## DIRECTIONS FOR THIS TASK
Give back each line of the material that contains the word "turquoise".

## DATA IN THIS EXERCISE

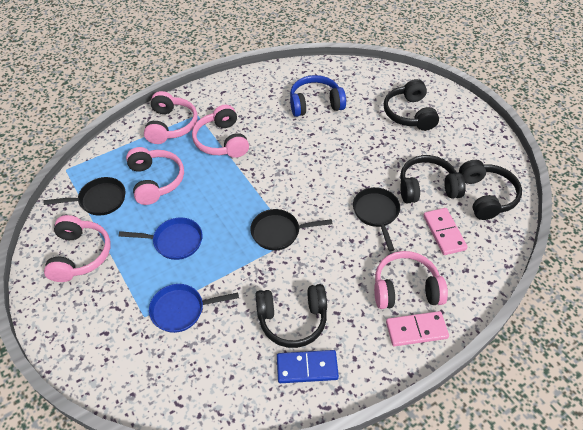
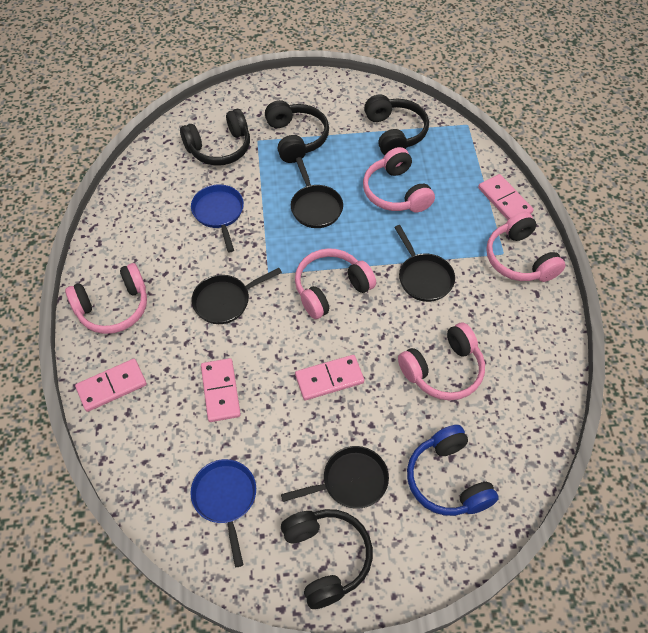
black pan: 3 -> 4
blue domino: 1 -> 0
pink domino: 2 -> 4

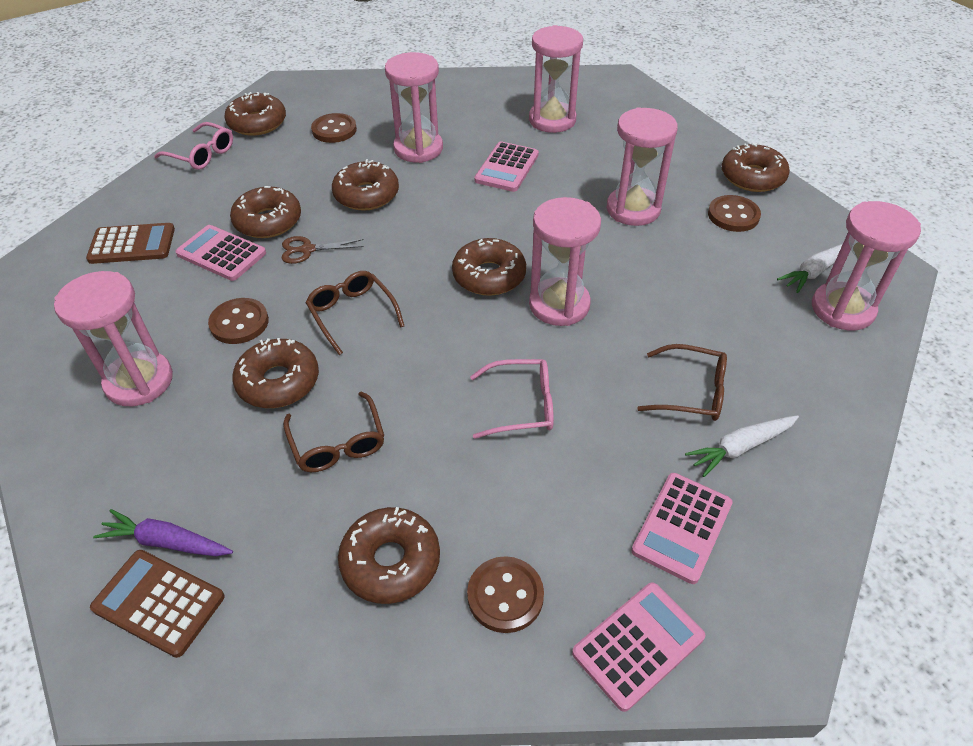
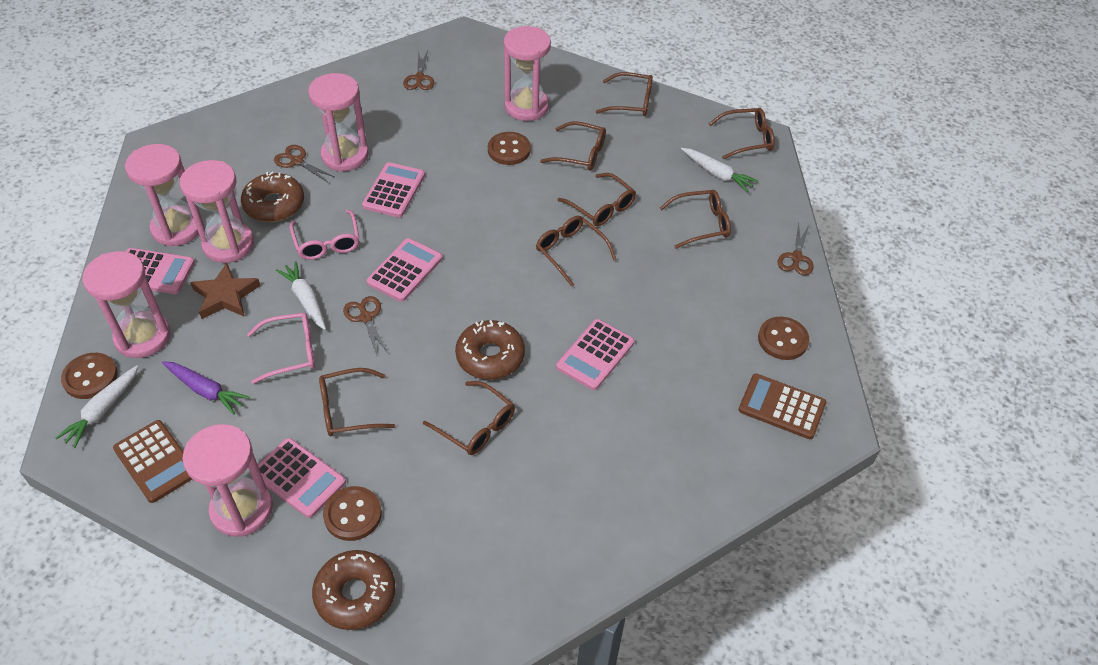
brown donut: 7 -> 3
brown glasses: 3 -> 8
brown scissors: 1 -> 4
brown star: 0 -> 1
pink calculator: 4 -> 5
white carrot: 2 -> 3

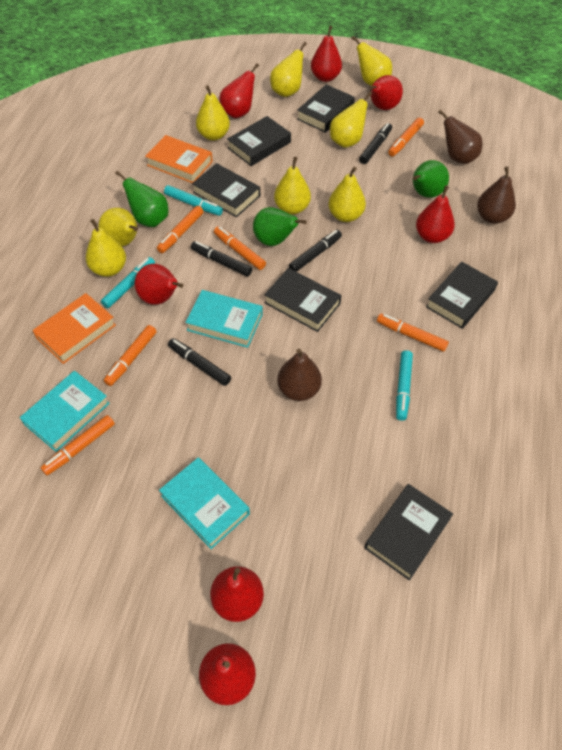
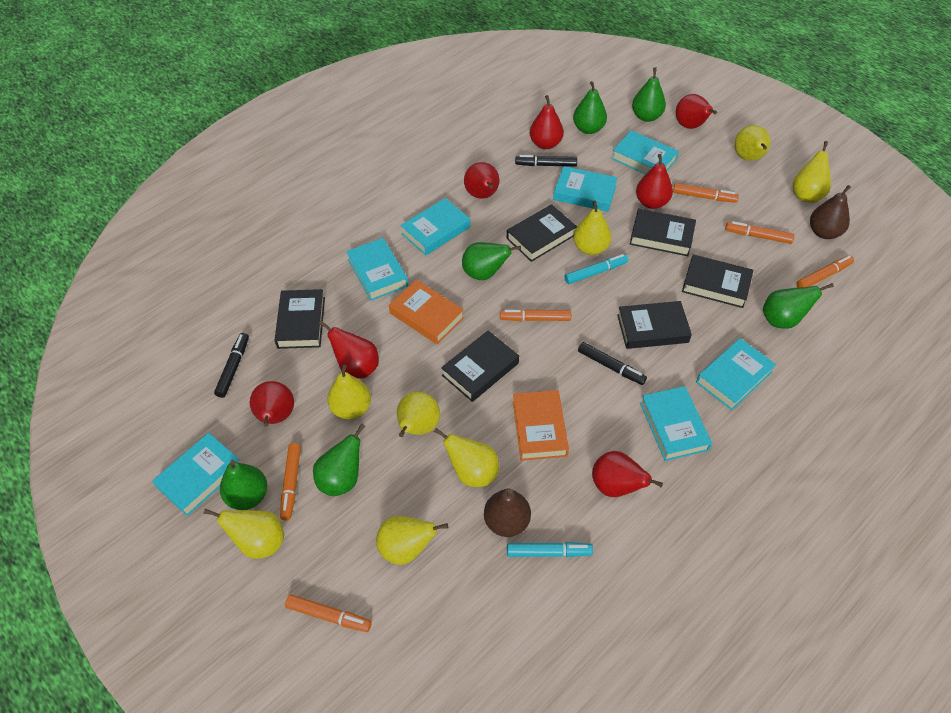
black marker: 4 -> 3
brown pear: 3 -> 2
green pear: 3 -> 6
turquoise book: 3 -> 7
turquoise marker: 3 -> 2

## SOLUTION BELOW
turquoise book: 3 -> 7
turquoise marker: 3 -> 2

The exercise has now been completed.